▶ _Exercise data_:
═══
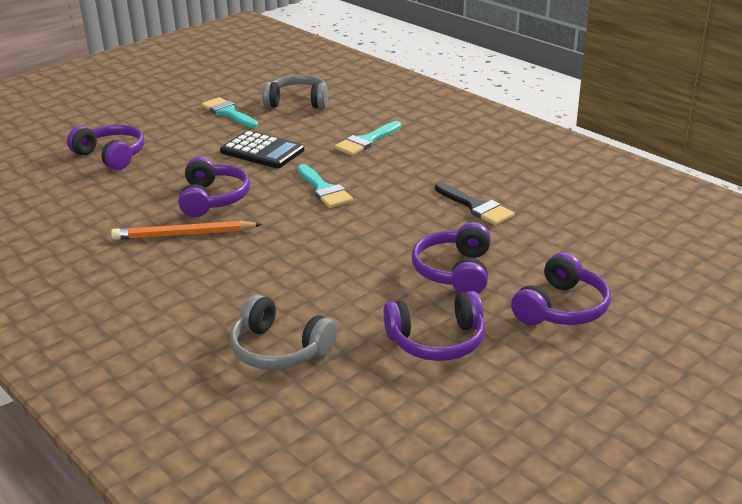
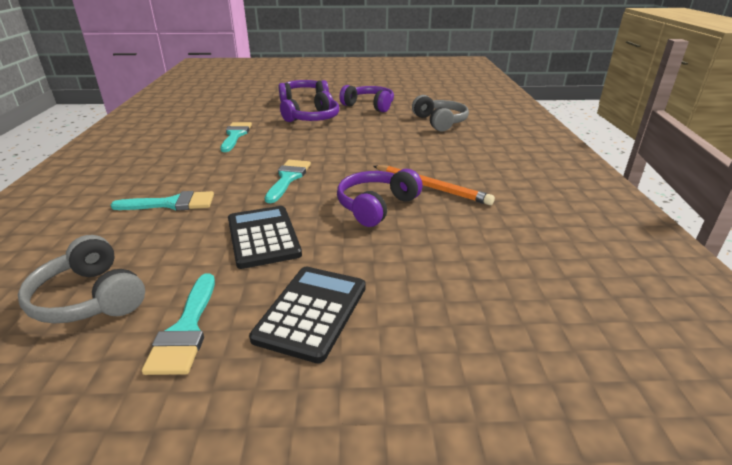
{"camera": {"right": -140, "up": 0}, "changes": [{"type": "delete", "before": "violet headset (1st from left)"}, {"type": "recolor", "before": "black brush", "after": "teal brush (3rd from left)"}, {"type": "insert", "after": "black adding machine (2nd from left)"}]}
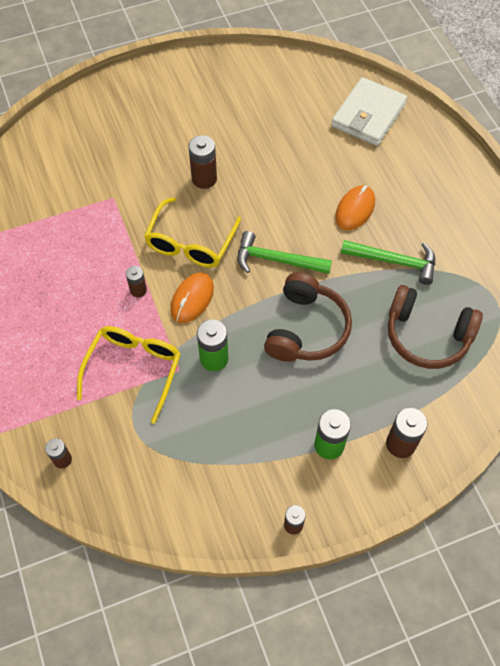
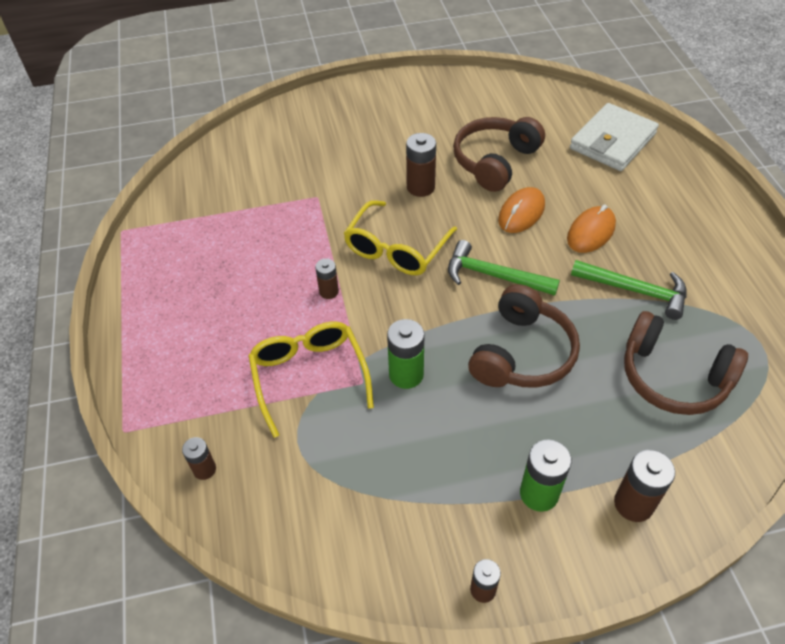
{"camera": {"right": 10, "up": -10}, "changes": [{"type": "rotate", "before": "yellow glasses (1st from left)", "turn": -45}, {"type": "move", "before": "bright orange PC mouse (1st from left)"}, {"type": "insert", "after": "russet headset (1st from left)"}]}
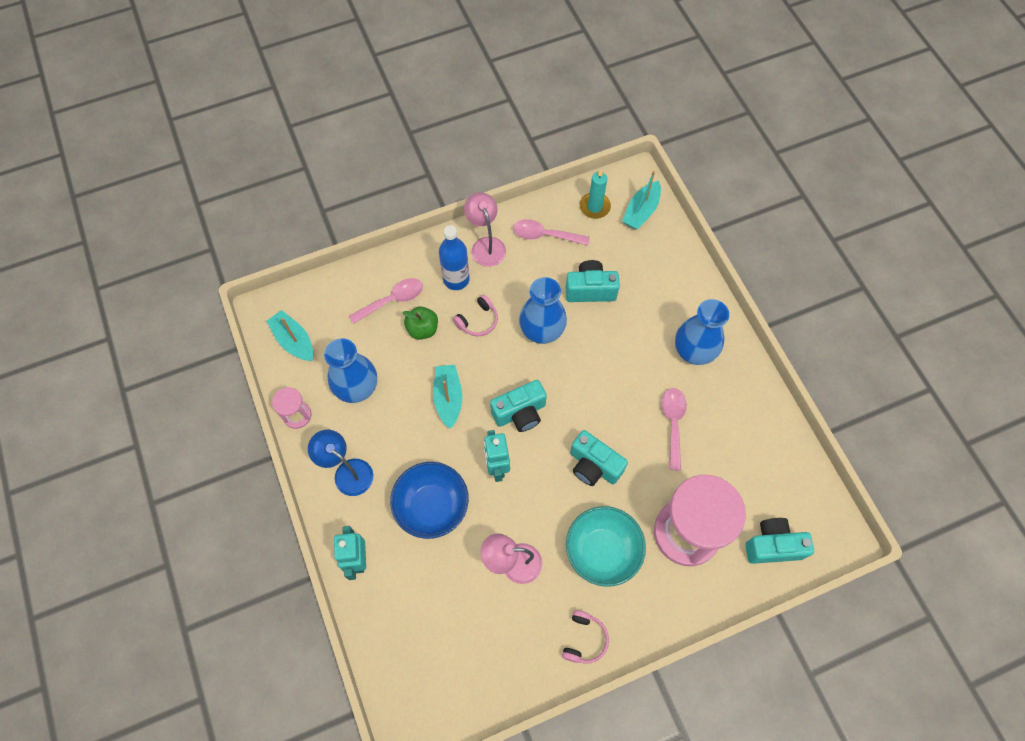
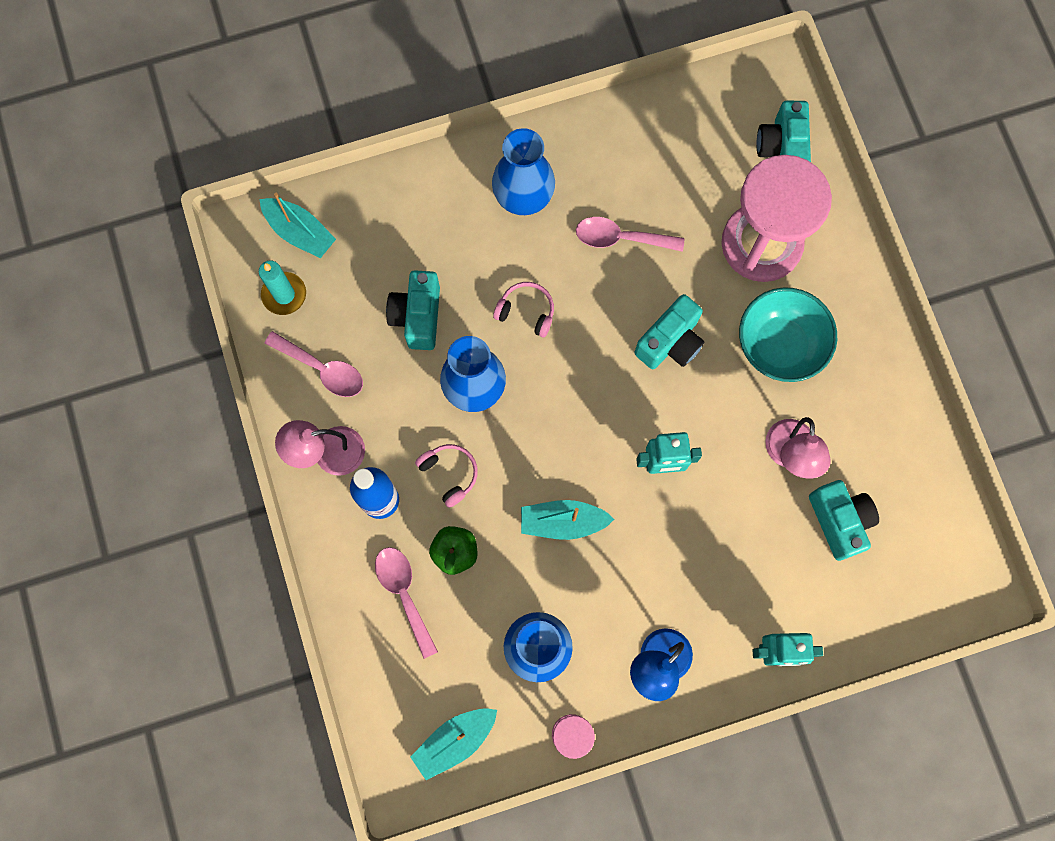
{"camera": {"right": -85, "up": 10}, "changes": [{"type": "delete", "before": "royal blue bowl"}, {"type": "move", "before": "teal compact camera (1st from left in the first image)", "after": "teal compact camera (4th from left)"}, {"type": "rotate", "before": "rosy tablespoon (2nd from left in the first image)", "turn": -75}, {"type": "move", "before": "rosy headset (2nd from left)"}]}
═══
▶ _Task directions_: Reproduce every line of the material precisely, omitting its pictures.

▶ _Your solution_:
{"camera": {"right": -140, "up": 0}, "changes": [{"type": "delete", "before": "violet headset (1st from left)"}, {"type": "recolor", "before": "black brush", "after": "teal brush (3rd from left)"}, {"type": "insert", "after": "black adding machine (2nd from left)"}]}
{"camera": {"right": 10, "up": -10}, "changes": [{"type": "rotate", "before": "yellow glasses (1st from left)", "turn": -45}, {"type": "move", "before": "bright orange PC mouse (1st from left)"}, {"type": "insert", "after": "russet headset (1st from left)"}]}
{"camera": {"right": -85, "up": 10}, "changes": [{"type": "delete", "before": "royal blue bowl"}, {"type": "move", "before": "teal compact camera (1st from left in the first image)", "after": "teal compact camera (4th from left)"}, {"type": "rotate", "before": "rosy tablespoon (2nd from left in the first image)", "turn": -75}, {"type": "move", "before": "rosy headset (2nd from left)"}]}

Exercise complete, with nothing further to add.